(Stored dataset items)
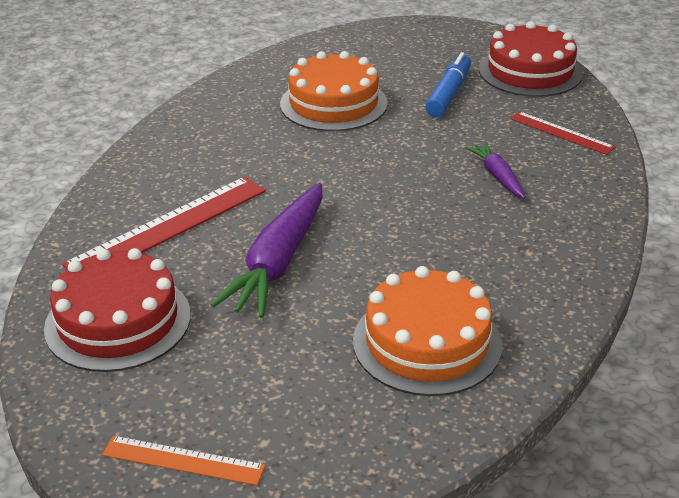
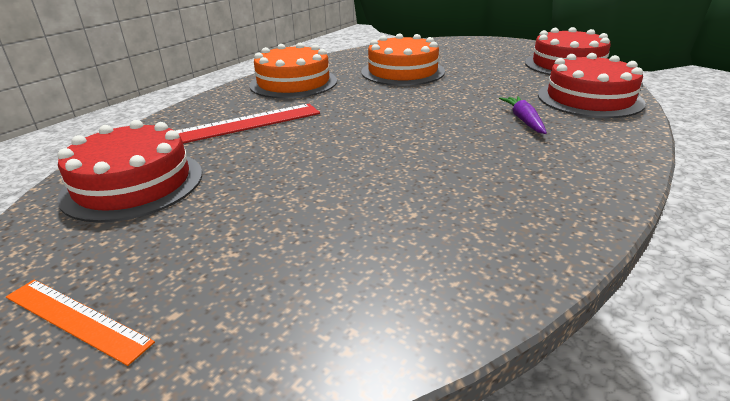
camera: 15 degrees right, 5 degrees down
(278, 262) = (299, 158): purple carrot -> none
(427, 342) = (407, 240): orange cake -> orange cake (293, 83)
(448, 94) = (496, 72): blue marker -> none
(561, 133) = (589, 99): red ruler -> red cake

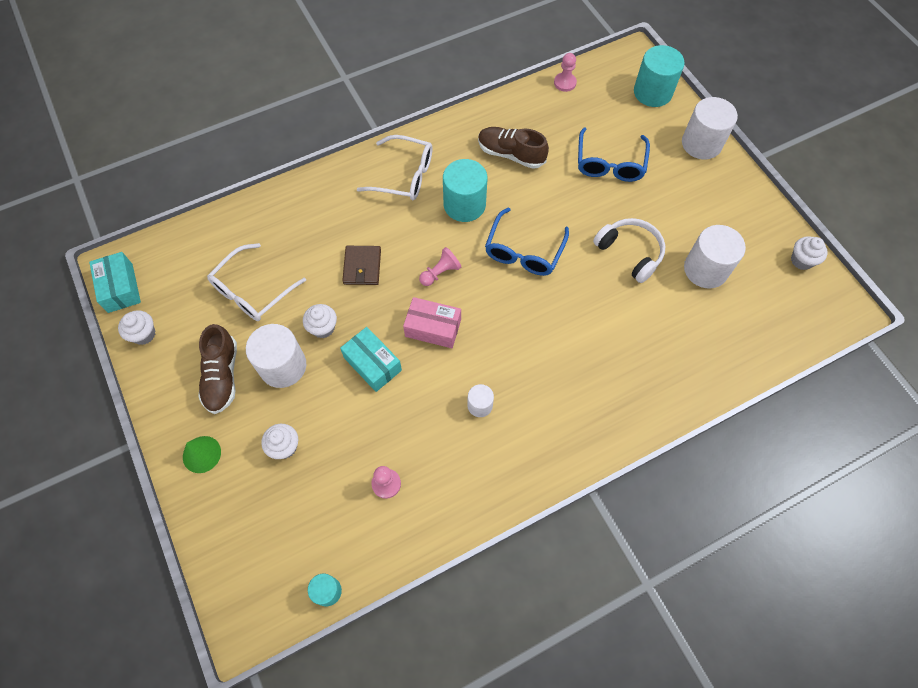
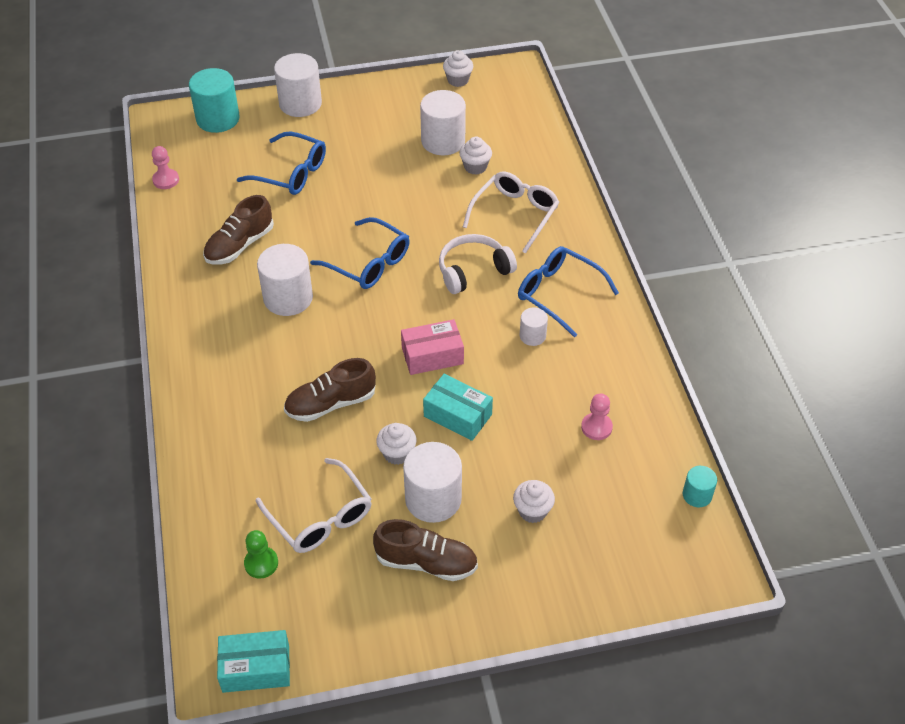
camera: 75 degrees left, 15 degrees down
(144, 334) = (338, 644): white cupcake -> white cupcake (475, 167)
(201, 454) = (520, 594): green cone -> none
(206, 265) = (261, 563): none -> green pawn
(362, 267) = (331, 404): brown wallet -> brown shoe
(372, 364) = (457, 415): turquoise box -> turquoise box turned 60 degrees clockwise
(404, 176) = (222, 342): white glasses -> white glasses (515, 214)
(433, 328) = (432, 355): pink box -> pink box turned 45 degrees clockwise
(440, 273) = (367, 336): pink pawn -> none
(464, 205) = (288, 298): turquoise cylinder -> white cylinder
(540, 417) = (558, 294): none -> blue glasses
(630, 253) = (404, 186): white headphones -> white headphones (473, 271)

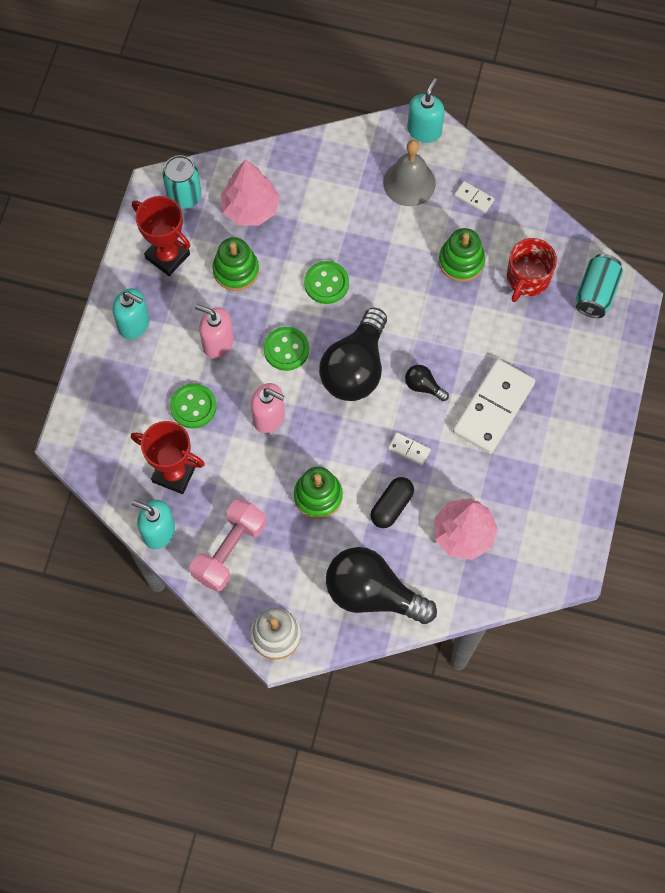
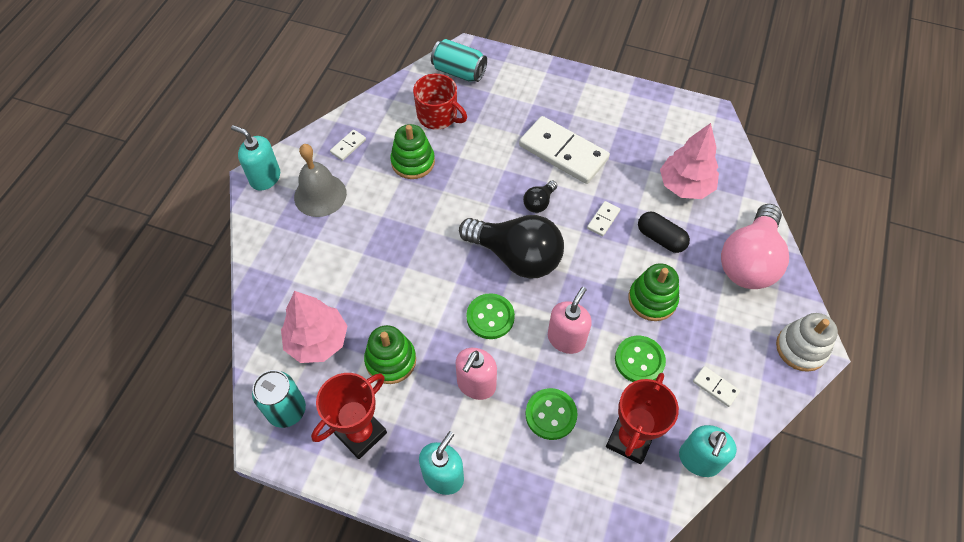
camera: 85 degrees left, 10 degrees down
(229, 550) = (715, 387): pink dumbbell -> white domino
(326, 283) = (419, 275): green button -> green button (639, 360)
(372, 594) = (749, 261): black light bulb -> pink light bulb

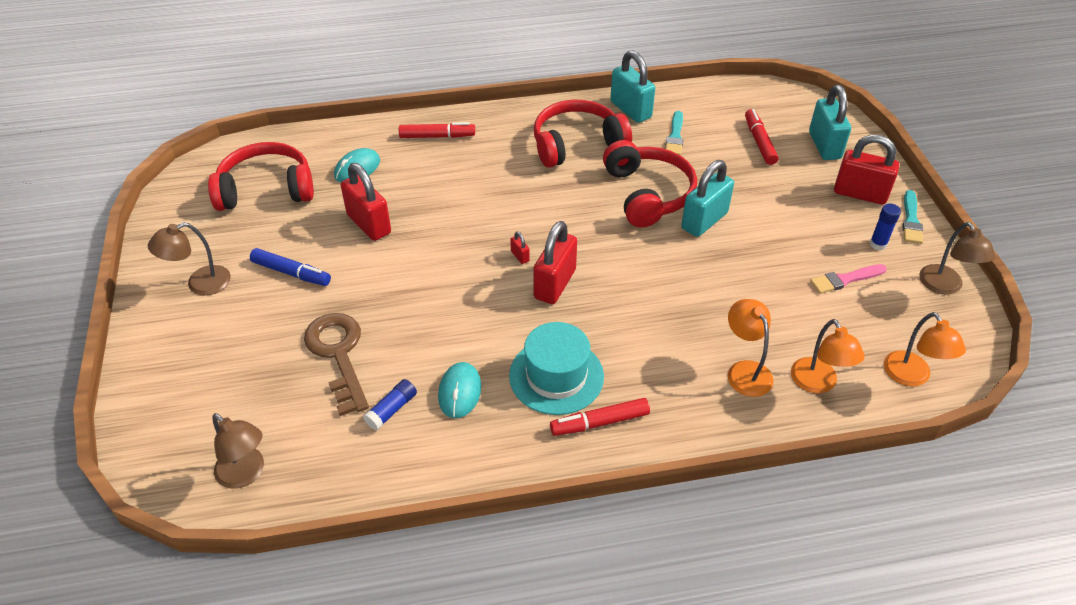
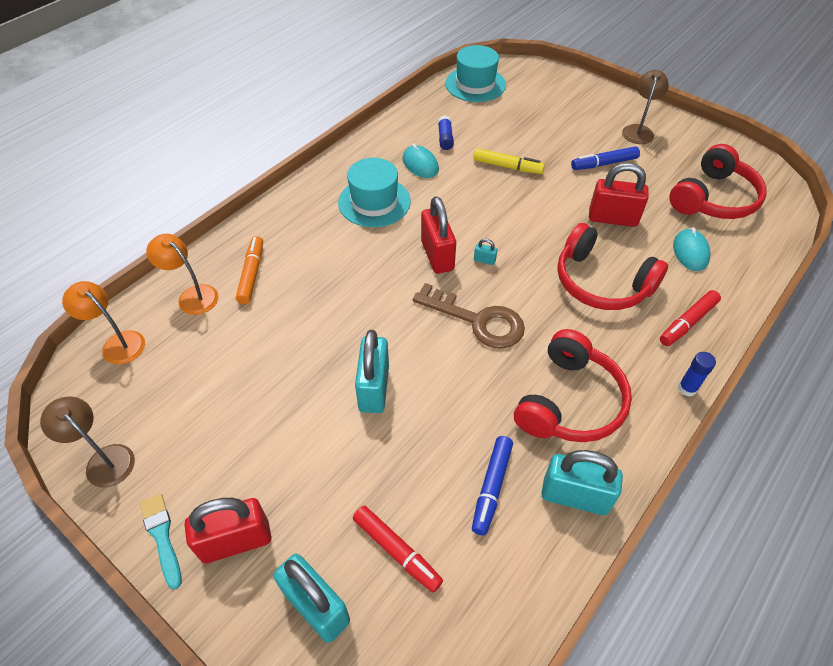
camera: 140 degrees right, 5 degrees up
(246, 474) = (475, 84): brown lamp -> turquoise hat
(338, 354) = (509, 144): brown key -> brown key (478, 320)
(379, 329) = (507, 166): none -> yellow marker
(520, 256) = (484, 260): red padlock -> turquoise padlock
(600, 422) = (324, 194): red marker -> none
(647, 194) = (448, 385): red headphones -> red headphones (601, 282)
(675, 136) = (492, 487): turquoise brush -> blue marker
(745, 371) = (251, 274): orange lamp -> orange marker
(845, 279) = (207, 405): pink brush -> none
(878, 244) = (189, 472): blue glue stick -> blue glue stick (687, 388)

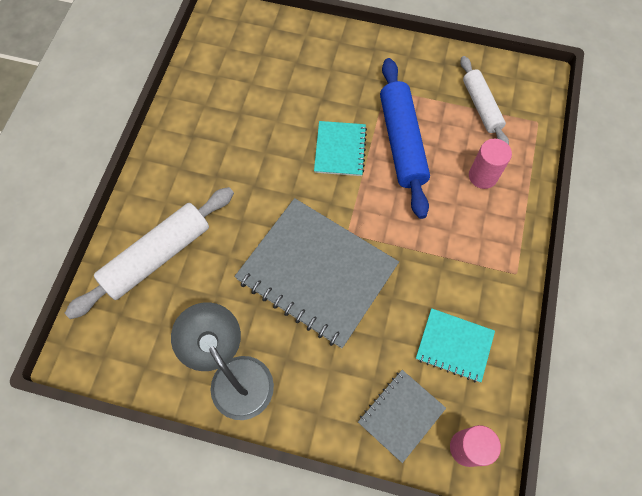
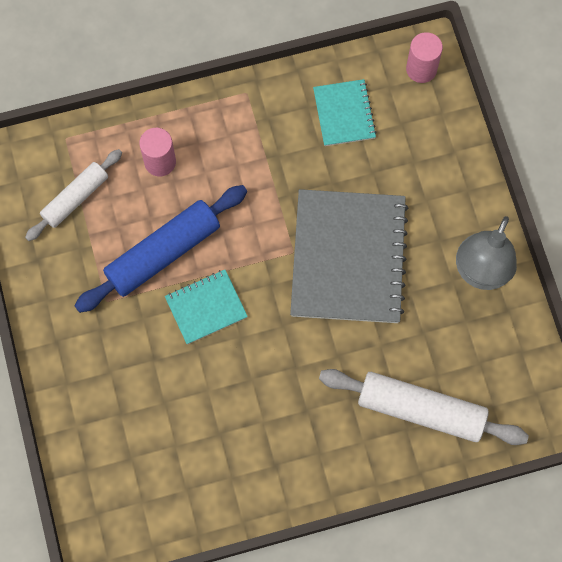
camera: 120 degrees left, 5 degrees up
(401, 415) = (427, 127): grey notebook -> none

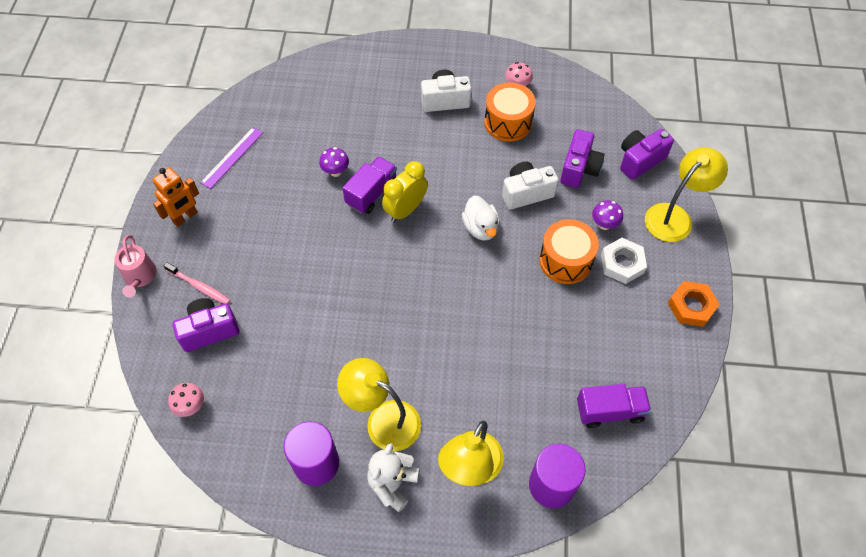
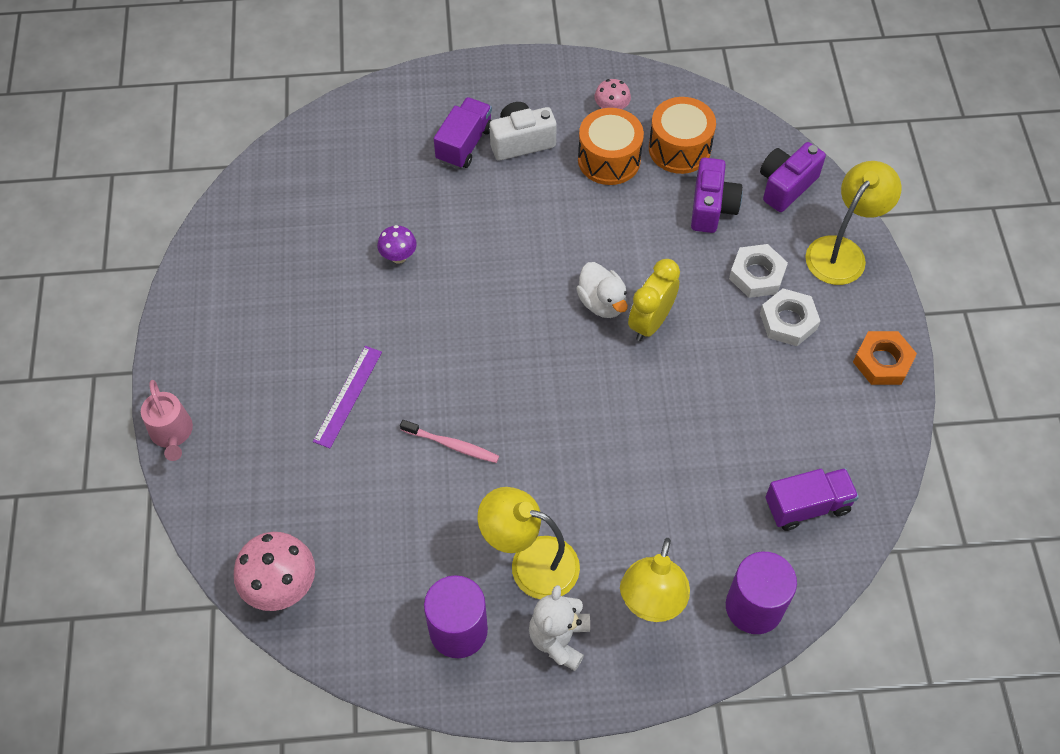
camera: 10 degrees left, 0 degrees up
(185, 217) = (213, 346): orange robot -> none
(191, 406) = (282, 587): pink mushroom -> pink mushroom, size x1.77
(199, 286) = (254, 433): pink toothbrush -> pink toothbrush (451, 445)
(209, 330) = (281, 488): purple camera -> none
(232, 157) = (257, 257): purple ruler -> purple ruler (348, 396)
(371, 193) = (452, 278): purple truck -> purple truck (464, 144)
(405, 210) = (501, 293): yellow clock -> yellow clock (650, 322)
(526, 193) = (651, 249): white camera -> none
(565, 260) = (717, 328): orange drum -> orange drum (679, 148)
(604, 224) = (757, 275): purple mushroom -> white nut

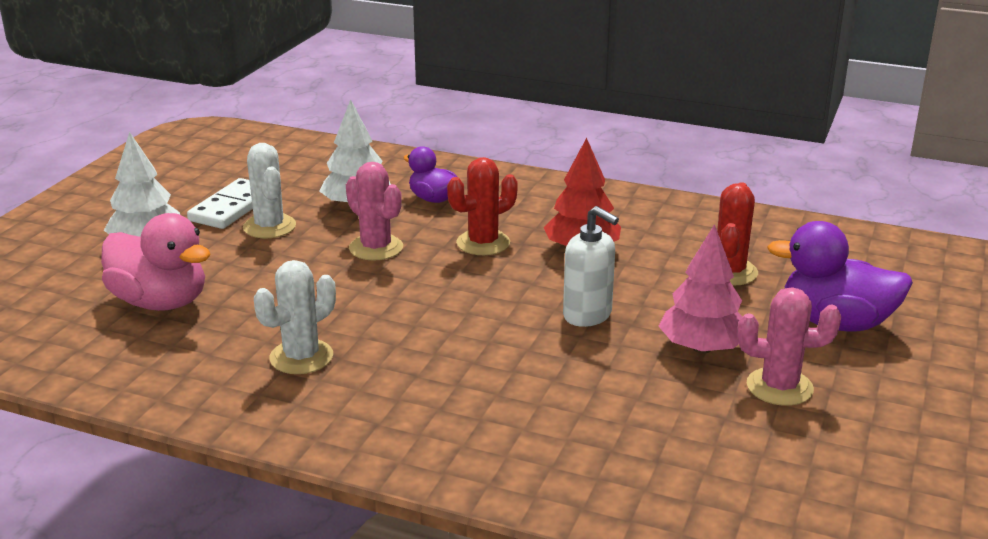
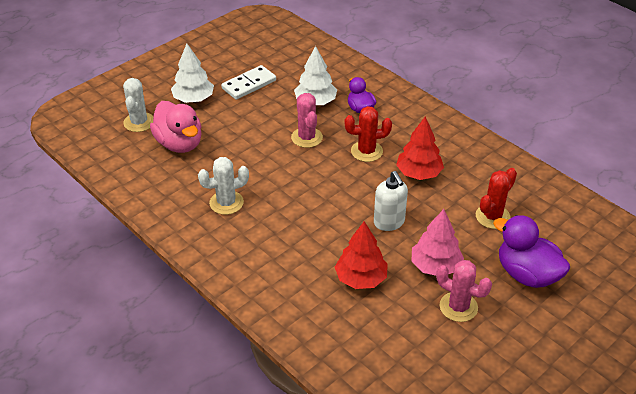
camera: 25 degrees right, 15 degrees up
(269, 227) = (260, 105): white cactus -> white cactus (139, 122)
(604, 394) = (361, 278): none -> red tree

> **Job**: The answer must be an exact transcription of the lines from the one holding "(604, 224) = (757, 275): purple" to the last line of the entries above, with no pictures and nothing else.

> **Solution to the exercise**:
(604, 224) = (757, 275): purple mushroom -> white nut

camera: 25 degrees right, 15 degrees up
(269, 227) = (260, 105): white cactus -> white cactus (139, 122)
(604, 394) = (361, 278): none -> red tree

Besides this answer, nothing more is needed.